--- Problem requirements ---
The line containing "blue circle: (48, 113) -> (95, 154), moved" and every line after it, through the end of the records below: repeat them exactly, nothing more.

[Dataset items]
<<<<

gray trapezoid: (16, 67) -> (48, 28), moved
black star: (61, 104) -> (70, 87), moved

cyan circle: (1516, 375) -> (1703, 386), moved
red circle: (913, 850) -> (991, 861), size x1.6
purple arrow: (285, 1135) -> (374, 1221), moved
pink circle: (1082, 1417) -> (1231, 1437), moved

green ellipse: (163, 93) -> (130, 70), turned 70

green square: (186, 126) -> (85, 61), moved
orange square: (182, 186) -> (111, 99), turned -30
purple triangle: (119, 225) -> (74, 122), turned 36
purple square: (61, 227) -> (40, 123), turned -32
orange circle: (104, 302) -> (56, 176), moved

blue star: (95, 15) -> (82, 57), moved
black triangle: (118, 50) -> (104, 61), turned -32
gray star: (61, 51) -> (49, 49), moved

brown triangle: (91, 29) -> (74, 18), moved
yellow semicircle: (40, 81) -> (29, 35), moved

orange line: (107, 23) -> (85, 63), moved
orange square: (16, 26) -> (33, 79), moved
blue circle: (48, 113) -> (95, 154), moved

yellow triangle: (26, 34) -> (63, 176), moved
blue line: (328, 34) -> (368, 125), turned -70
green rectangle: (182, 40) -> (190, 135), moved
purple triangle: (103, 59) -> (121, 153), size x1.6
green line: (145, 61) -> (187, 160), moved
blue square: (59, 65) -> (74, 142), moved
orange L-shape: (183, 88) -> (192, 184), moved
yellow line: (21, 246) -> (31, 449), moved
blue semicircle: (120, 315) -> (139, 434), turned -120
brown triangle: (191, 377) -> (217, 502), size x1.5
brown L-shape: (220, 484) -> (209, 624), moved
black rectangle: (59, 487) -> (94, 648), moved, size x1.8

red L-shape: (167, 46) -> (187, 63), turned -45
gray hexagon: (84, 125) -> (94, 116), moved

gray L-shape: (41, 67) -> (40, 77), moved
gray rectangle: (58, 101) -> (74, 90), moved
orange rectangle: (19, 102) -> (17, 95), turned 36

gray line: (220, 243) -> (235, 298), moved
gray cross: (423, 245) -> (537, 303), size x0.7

>>>>

--- Exercise result ---
blue circle: (48, 113) -> (95, 154), moved

yellow triangle: (26, 34) -> (63, 176), moved
blue line: (328, 34) -> (368, 125), turned -70
green rectangle: (182, 40) -> (190, 135), moved
purple triangle: (103, 59) -> (121, 153), size x1.6
green line: (145, 61) -> (187, 160), moved
blue square: (59, 65) -> (74, 142), moved
orange L-shape: (183, 88) -> (192, 184), moved
yellow line: (21, 246) -> (31, 449), moved
blue semicircle: (120, 315) -> (139, 434), turned -120
brown triangle: (191, 377) -> (217, 502), size x1.5
brown L-shape: (220, 484) -> (209, 624), moved
black rectangle: (59, 487) -> (94, 648), moved, size x1.8

red L-shape: (167, 46) -> (187, 63), turned -45
gray hexagon: (84, 125) -> (94, 116), moved

gray L-shape: (41, 67) -> (40, 77), moved
gray rectangle: (58, 101) -> (74, 90), moved
orange rectangle: (19, 102) -> (17, 95), turned 36

gray line: (220, 243) -> (235, 298), moved
gray cross: (423, 245) -> (537, 303), size x0.7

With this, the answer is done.